*** Input for this task
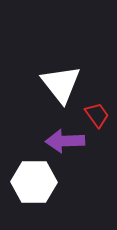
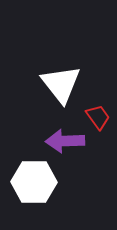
red trapezoid: moved 1 px right, 2 px down
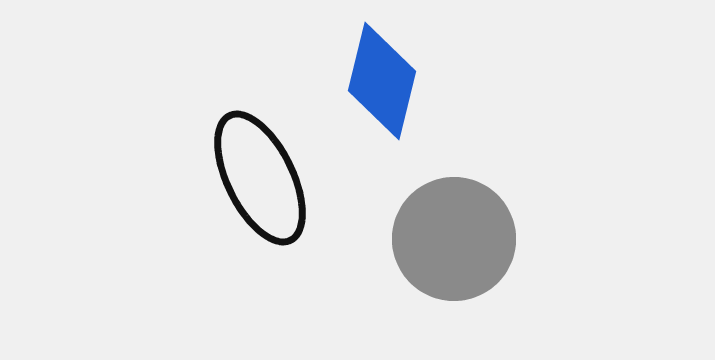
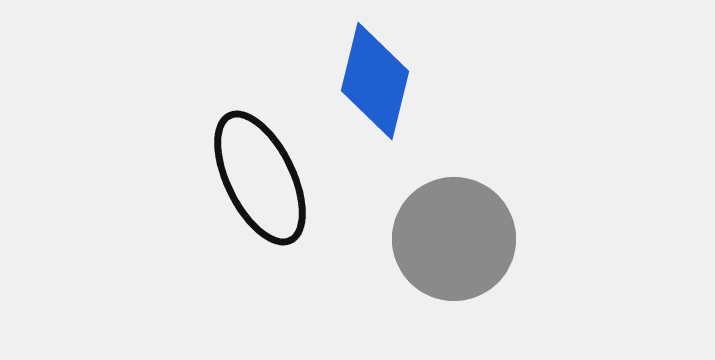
blue diamond: moved 7 px left
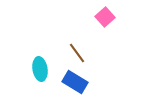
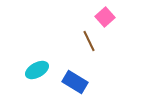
brown line: moved 12 px right, 12 px up; rotated 10 degrees clockwise
cyan ellipse: moved 3 px left, 1 px down; rotated 70 degrees clockwise
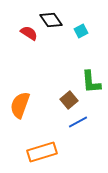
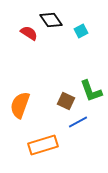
green L-shape: moved 9 px down; rotated 15 degrees counterclockwise
brown square: moved 3 px left, 1 px down; rotated 24 degrees counterclockwise
orange rectangle: moved 1 px right, 7 px up
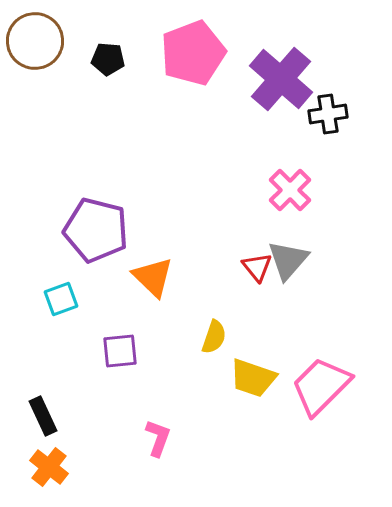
******
**Task:** On how many lines above does the word "degrees" appear? Only the number should be given.

**Your response:** 4